Your task ▸ Return, exactly and in full, the lines of the records below starting at the one with "red light bulb [271,352,319,399]" and ending at the one with "none -> brown pear [99,399,198,498]", and no other lines.

Source information ▸
--------------------------------

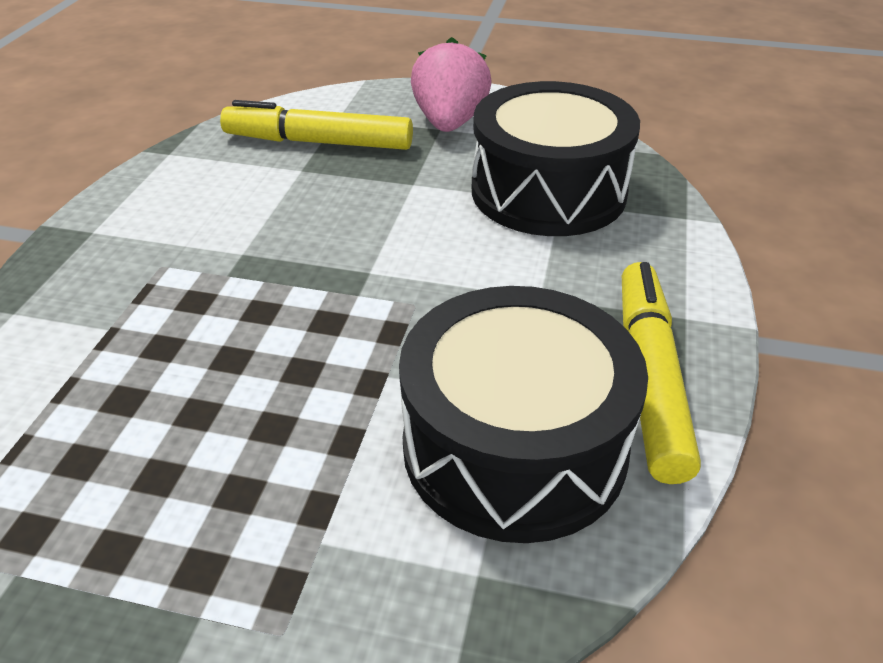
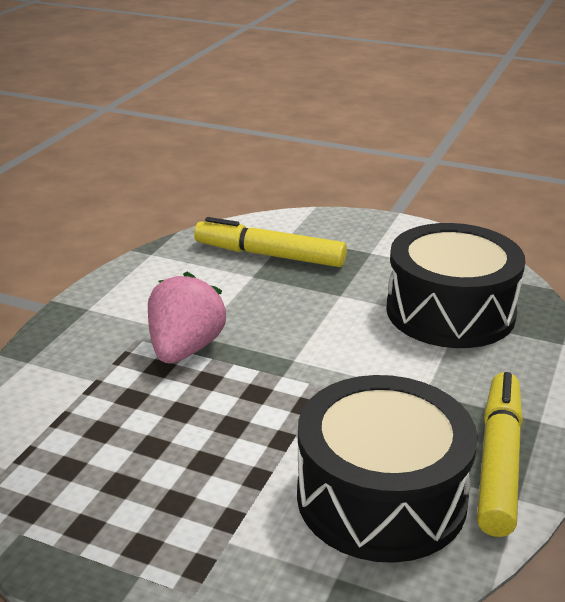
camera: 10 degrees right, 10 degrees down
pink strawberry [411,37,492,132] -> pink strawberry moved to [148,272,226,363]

--------------------------------

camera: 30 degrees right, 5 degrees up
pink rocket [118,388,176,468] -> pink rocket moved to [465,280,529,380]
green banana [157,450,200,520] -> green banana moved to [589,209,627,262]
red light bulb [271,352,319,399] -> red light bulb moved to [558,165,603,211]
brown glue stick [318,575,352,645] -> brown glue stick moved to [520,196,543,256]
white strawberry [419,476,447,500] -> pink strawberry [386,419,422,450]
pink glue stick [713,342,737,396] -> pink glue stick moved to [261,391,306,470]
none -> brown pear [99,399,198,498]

--------------------------------

Answer to this problem ▸
red light bulb [271,352,319,399] -> red light bulb moved to [558,165,603,211]
brown glue stick [318,575,352,645] -> brown glue stick moved to [520,196,543,256]
white strawberry [419,476,447,500] -> pink strawberry [386,419,422,450]
pink glue stick [713,342,737,396] -> pink glue stick moved to [261,391,306,470]
none -> brown pear [99,399,198,498]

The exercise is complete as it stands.